No pictures should appear. The lines from the beginning of the listing through the one holding "brown hexagon: (193, 377)" must be reproduced exactly, and nothing more.

━━━━━━━━

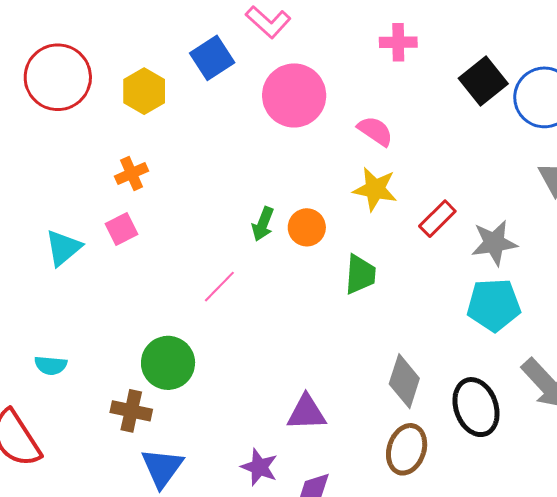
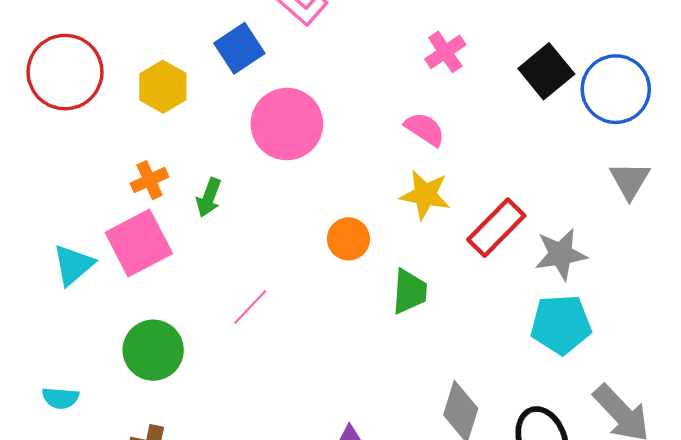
pink cross: (398, 42) -> (445, 52), moved, turned -33
pink circle: (294, 95) -> (287, 124), moved
red rectangle: (437, 219) -> (496, 228), size x1.4
green arrow: (263, 224) -> (209, 197), moved
pink square: (121, 229) -> (139, 243), size x1.8
green circle: (168, 363) -> (153, 350), moved

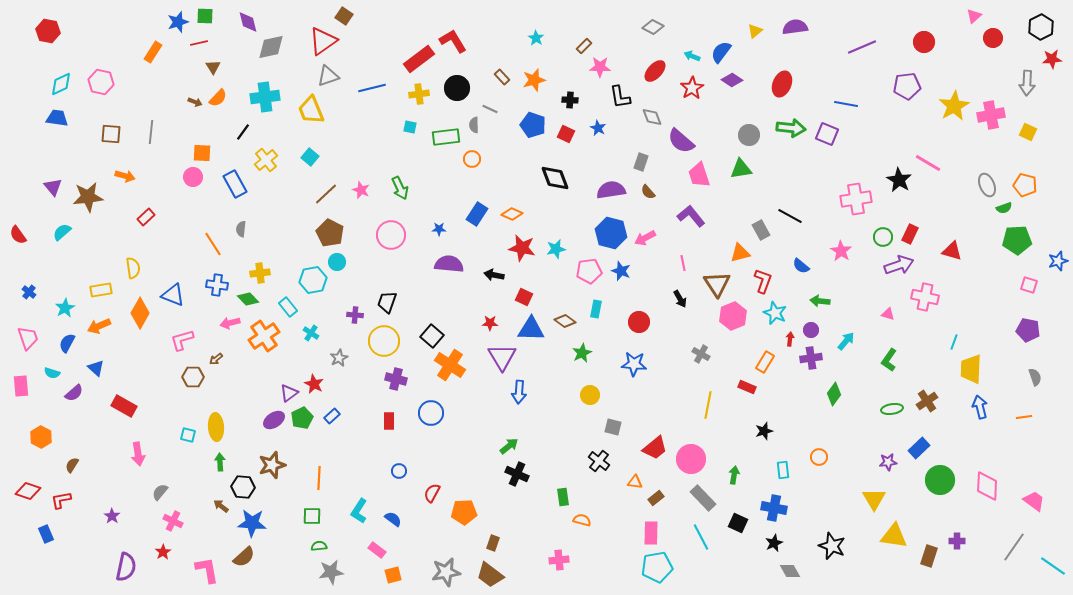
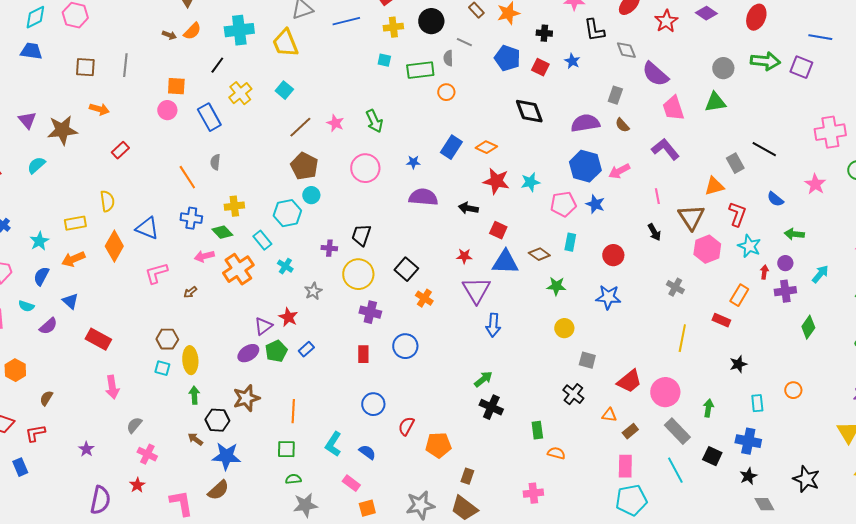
green star: (582, 353) -> (556, 286), turned 30
orange cross: (450, 365) -> (424, 298), size x0.6
brown hexagon: (193, 377) -> (167, 339), moved
blue circle: (399, 471) -> (373, 404), size x1.5

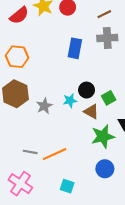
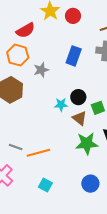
red semicircle: (19, 15) -> (25, 30), moved
gray star: (44, 106) -> (41, 70), moved
blue circle: (105, 169) -> (90, 184), moved

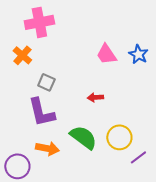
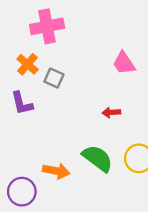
gray square: (46, 82) -> (54, 78), moved
purple L-shape: (41, 112) -> (22, 103), moved, size x0.7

━━━━━━━━

Answer section ::
pink cross: (398, 42) -> (445, 52), moved, turned -33
pink circle: (294, 95) -> (287, 124), moved
red rectangle: (437, 219) -> (496, 228), size x1.4
green arrow: (263, 224) -> (209, 197), moved
pink square: (121, 229) -> (139, 243), size x1.8
green circle: (168, 363) -> (153, 350), moved

green star: (582, 353) -> (556, 286), turned 30
orange cross: (450, 365) -> (424, 298), size x0.6
brown hexagon: (193, 377) -> (167, 339), moved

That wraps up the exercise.